== Segment start ==
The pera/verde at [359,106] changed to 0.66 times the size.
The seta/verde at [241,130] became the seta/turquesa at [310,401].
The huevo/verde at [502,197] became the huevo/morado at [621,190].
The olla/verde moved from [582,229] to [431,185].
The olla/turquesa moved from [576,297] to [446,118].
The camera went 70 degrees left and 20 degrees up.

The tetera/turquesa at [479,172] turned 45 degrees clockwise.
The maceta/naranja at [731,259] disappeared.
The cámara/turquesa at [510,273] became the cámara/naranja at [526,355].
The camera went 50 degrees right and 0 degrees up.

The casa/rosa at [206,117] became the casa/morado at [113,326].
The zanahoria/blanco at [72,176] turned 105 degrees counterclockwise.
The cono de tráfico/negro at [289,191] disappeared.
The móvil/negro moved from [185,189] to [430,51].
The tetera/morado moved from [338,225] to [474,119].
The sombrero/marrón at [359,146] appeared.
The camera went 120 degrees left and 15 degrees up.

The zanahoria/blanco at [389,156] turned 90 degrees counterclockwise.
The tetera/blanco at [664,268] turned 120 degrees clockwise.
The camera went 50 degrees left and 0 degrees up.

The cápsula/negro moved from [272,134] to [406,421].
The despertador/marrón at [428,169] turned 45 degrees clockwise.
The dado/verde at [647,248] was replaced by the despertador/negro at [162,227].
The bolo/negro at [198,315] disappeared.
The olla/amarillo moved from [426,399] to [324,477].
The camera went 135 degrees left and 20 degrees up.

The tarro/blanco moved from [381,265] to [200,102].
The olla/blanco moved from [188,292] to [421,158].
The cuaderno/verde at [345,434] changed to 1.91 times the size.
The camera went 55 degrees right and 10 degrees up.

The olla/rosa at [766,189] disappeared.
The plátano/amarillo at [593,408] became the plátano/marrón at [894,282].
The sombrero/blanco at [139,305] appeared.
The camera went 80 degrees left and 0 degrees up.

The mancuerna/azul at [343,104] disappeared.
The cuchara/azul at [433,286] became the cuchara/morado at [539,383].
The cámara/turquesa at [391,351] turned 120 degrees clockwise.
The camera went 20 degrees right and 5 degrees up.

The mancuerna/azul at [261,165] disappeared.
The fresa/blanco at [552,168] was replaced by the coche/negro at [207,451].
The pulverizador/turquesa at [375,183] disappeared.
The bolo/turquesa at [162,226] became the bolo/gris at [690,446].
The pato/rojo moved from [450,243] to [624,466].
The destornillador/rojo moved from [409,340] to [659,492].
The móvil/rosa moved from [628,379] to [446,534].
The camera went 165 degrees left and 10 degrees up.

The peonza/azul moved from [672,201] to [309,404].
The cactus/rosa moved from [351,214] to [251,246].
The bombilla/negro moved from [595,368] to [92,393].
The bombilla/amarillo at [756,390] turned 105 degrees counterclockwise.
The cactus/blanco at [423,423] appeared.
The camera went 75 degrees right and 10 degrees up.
== Segment end ==
» Task directions: All of the data above is to be given again, word for word.

» Solution to this task:
The pera/verde at [359,106] changed to 0.66 times the size.
The seta/verde at [241,130] became the seta/turquesa at [310,401].
The huevo/verde at [502,197] became the huevo/morado at [621,190].
The olla/verde moved from [582,229] to [431,185].
The olla/turquesa moved from [576,297] to [446,118].
The camera went 70 degrees left and 20 degrees up.

The tetera/turquesa at [479,172] turned 45 degrees clockwise.
The maceta/naranja at [731,259] disappeared.
The cámara/turquesa at [510,273] became the cámara/naranja at [526,355].
The camera went 50 degrees right and 0 degrees up.

The casa/rosa at [206,117] became the casa/morado at [113,326].
The zanahoria/blanco at [72,176] turned 105 degrees counterclockwise.
The cono de tráfico/negro at [289,191] disappeared.
The móvil/negro moved from [185,189] to [430,51].
The tetera/morado moved from [338,225] to [474,119].
The sombrero/marrón at [359,146] appeared.
The camera went 120 degrees left and 15 degrees up.

The zanahoria/blanco at [389,156] turned 90 degrees counterclockwise.
The tetera/blanco at [664,268] turned 120 degrees clockwise.
The camera went 50 degrees left and 0 degrees up.

The cápsula/negro moved from [272,134] to [406,421].
The despertador/marrón at [428,169] turned 45 degrees clockwise.
The dado/verde at [647,248] was replaced by the despertador/negro at [162,227].
The bolo/negro at [198,315] disappeared.
The olla/amarillo moved from [426,399] to [324,477].
The camera went 135 degrees left and 20 degrees up.

The tarro/blanco moved from [381,265] to [200,102].
The olla/blanco moved from [188,292] to [421,158].
The cuaderno/verde at [345,434] changed to 1.91 times the size.
The camera went 55 degrees right and 10 degrees up.

The olla/rosa at [766,189] disappeared.
The plátano/amarillo at [593,408] became the plátano/marrón at [894,282].
The sombrero/blanco at [139,305] appeared.
The camera went 80 degrees left and 0 degrees up.

The mancuerna/azul at [343,104] disappeared.
The cuchara/azul at [433,286] became the cuchara/morado at [539,383].
The cámara/turquesa at [391,351] turned 120 degrees clockwise.
The camera went 20 degrees right and 5 degrees up.

The mancuerna/azul at [261,165] disappeared.
The fresa/blanco at [552,168] was replaced by the coche/negro at [207,451].
The pulverizador/turquesa at [375,183] disappeared.
The bolo/turquesa at [162,226] became the bolo/gris at [690,446].
The pato/rojo moved from [450,243] to [624,466].
The destornillador/rojo moved from [409,340] to [659,492].
The móvil/rosa moved from [628,379] to [446,534].
The camera went 165 degrees left and 10 degrees up.

The peonza/azul moved from [672,201] to [309,404].
The cactus/rosa moved from [351,214] to [251,246].
The bombilla/negro moved from [595,368] to [92,393].
The bombilla/amarillo at [756,390] turned 105 degrees counterclockwise.
The cactus/blanco at [423,423] appeared.
The camera went 75 degrees right and 10 degrees up.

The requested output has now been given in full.